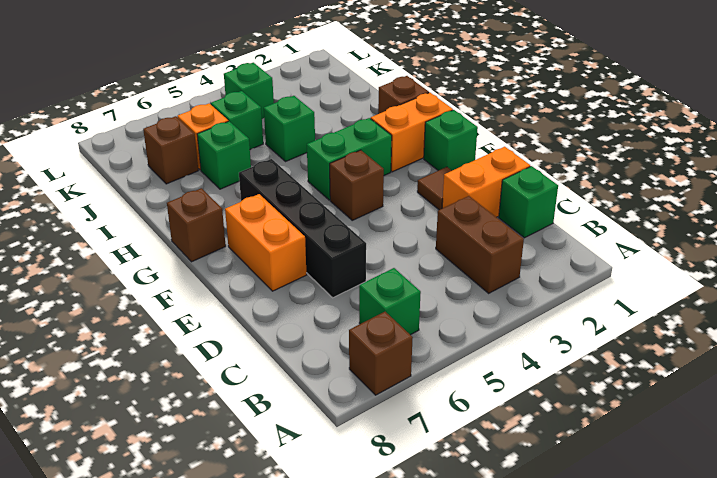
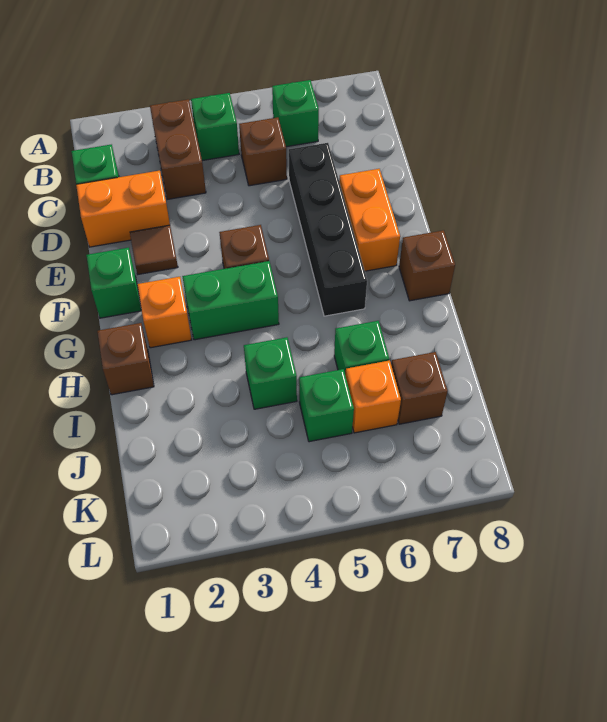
brown brick A7 level 1 -> brown brick C5 level 1
orange brick G1:G2 level 1 -> orange brick G2 level 1
green brick K4 level 1 -> green brick B4 level 1

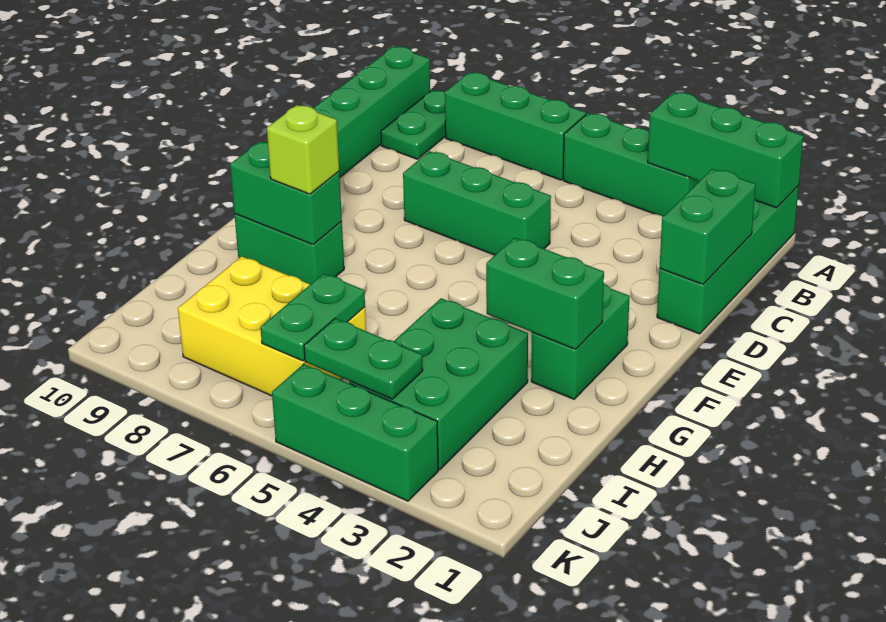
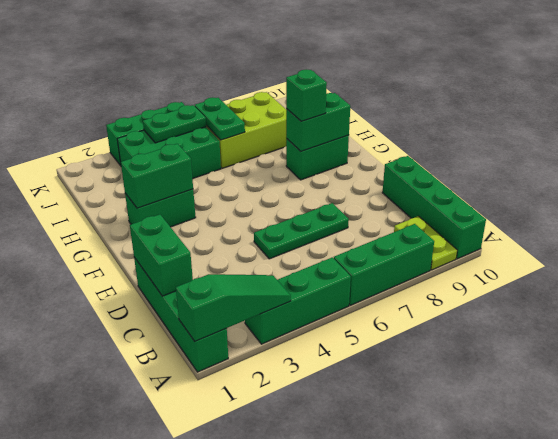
green brick A1:A3 level 2 -> green slope A1:A3 level 2 top 1
green plate A9:B9 level 1 -> lime plate A9:B9 level 1
green brick D5:D7 level 1 -> green plate D5:D7 level 1
green brick F2:G2 level 1 -> green brick G2:G3 level 1
lime brick G8 level 3 -> green brick G8 level 3
green brick H3:J4 level 1 -> green brick I3:J5 level 1
yellow brick I6:J8 level 1 -> lime brick I6:J8 level 1

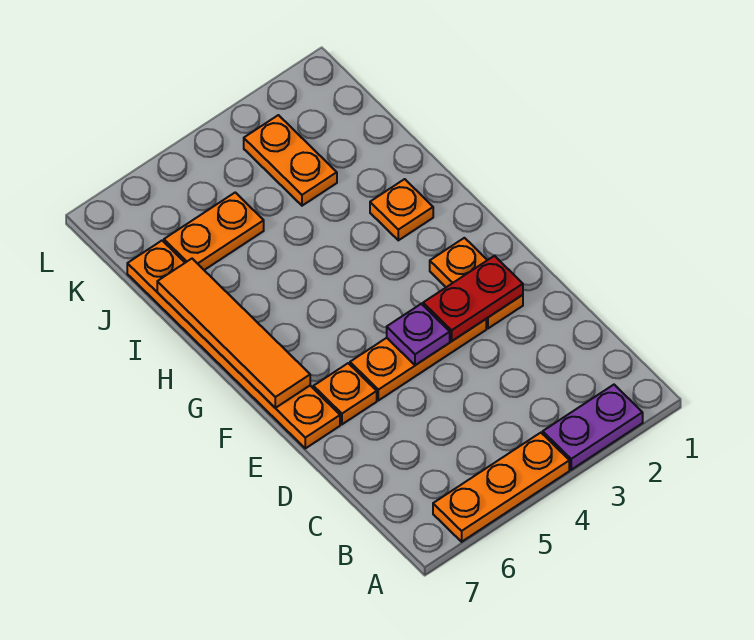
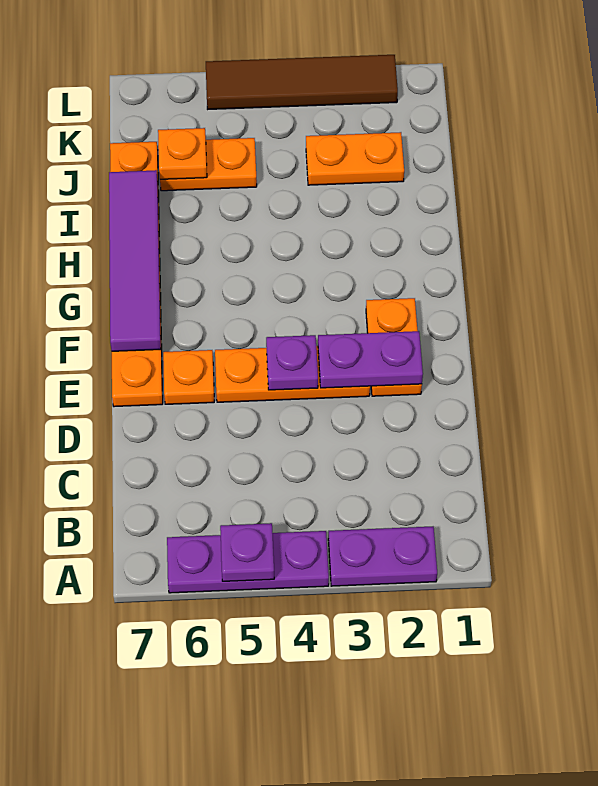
orange plate A4:A6 level 1 -> purple plate A4:A6 level 1
none -> purple plate A5 level 2
red plate E2:E3 level 2 -> purple plate E2:E3 level 2
orange tile F7:I7 level 2 -> purple tile F7:I7 level 2
orange plate H2 level 1 -> orange plate J6 level 2
orange plate J3:K3 level 1 -> orange plate J2:J3 level 1
none -> brown tile L2:L5 level 1

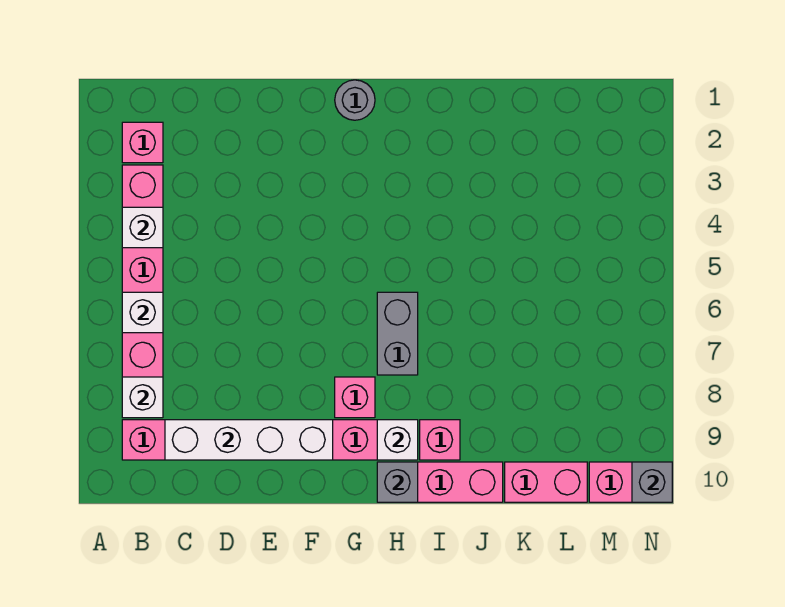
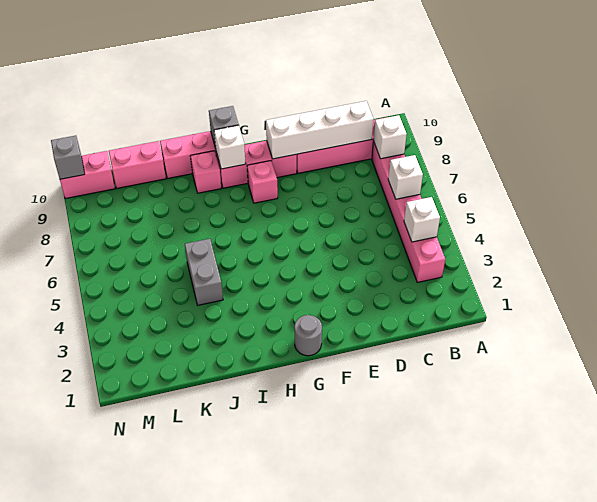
pink brick B2 level 1 -> none
grey brick H6:H7 level 1 -> grey brick J4:J5 level 1

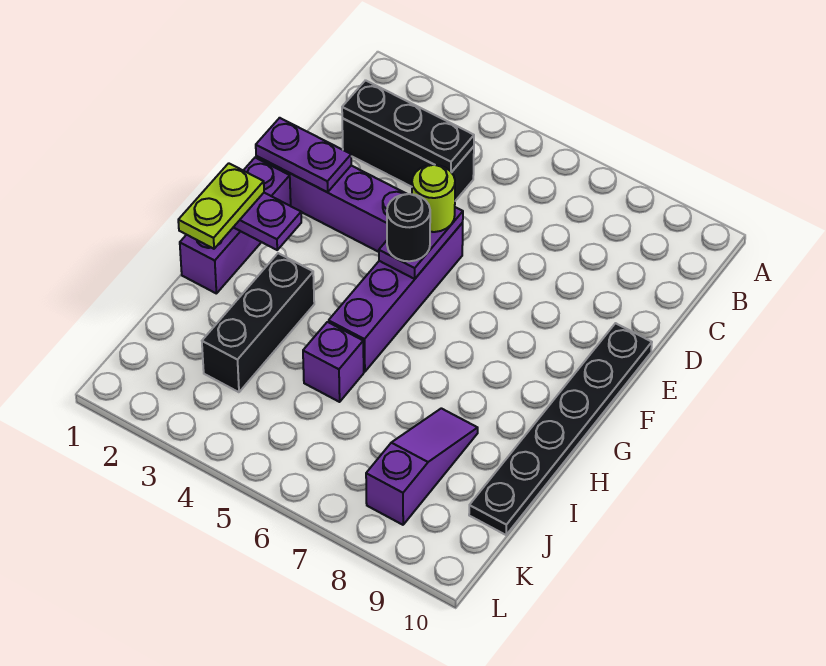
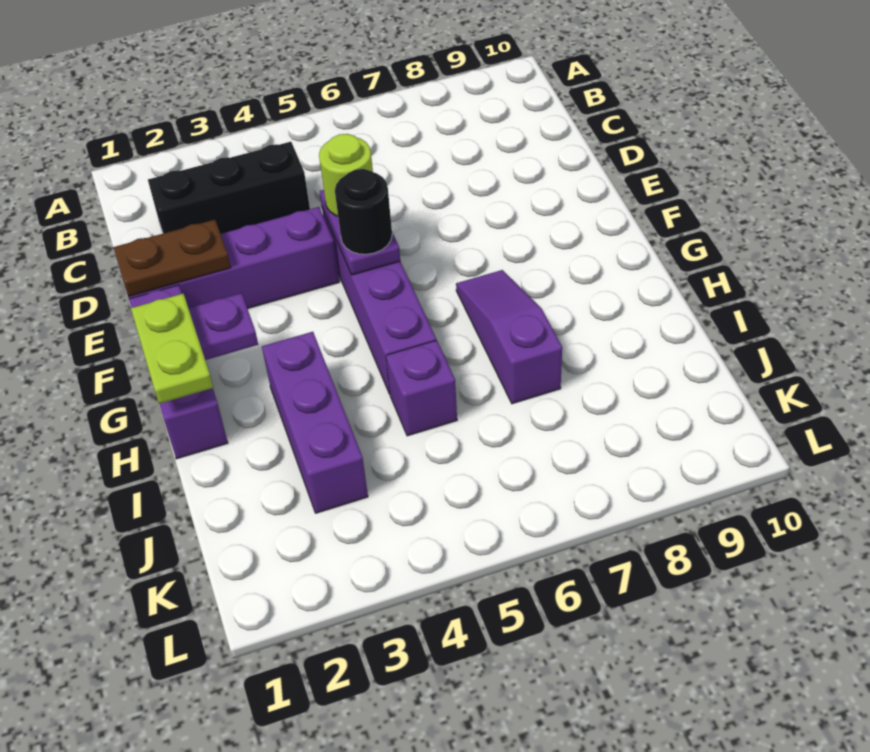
black plate C2:C4 level 2 -> none
purple plate E1:E2 level 2 -> brown plate E1:E2 level 2
black plate E10:J10 level 1 -> none
black brick H3:J3 level 1 -> purple brick H3:J3 level 1
purple slope I8:K8 level 1 top K -> purple slope G7:I7 level 1 top I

....

— Assignment —
Exclude the pictures and transcribe all of the entries exactly.

— Response to this task —
brown brick A7 level 1 -> brown brick C5 level 1
orange brick G1:G2 level 1 -> orange brick G2 level 1
green brick K4 level 1 -> green brick B4 level 1

green brick A1:A3 level 2 -> green slope A1:A3 level 2 top 1
green plate A9:B9 level 1 -> lime plate A9:B9 level 1
green brick D5:D7 level 1 -> green plate D5:D7 level 1
green brick F2:G2 level 1 -> green brick G2:G3 level 1
lime brick G8 level 3 -> green brick G8 level 3
green brick H3:J4 level 1 -> green brick I3:J5 level 1
yellow brick I6:J8 level 1 -> lime brick I6:J8 level 1

orange plate A4:A6 level 1 -> purple plate A4:A6 level 1
none -> purple plate A5 level 2
red plate E2:E3 level 2 -> purple plate E2:E3 level 2
orange tile F7:I7 level 2 -> purple tile F7:I7 level 2
orange plate H2 level 1 -> orange plate J6 level 2
orange plate J3:K3 level 1 -> orange plate J2:J3 level 1
none -> brown tile L2:L5 level 1

pink brick B2 level 1 -> none
grey brick H6:H7 level 1 -> grey brick J4:J5 level 1

black plate C2:C4 level 2 -> none
purple plate E1:E2 level 2 -> brown plate E1:E2 level 2
black plate E10:J10 level 1 -> none
black brick H3:J3 level 1 -> purple brick H3:J3 level 1
purple slope I8:K8 level 1 top K -> purple slope G7:I7 level 1 top I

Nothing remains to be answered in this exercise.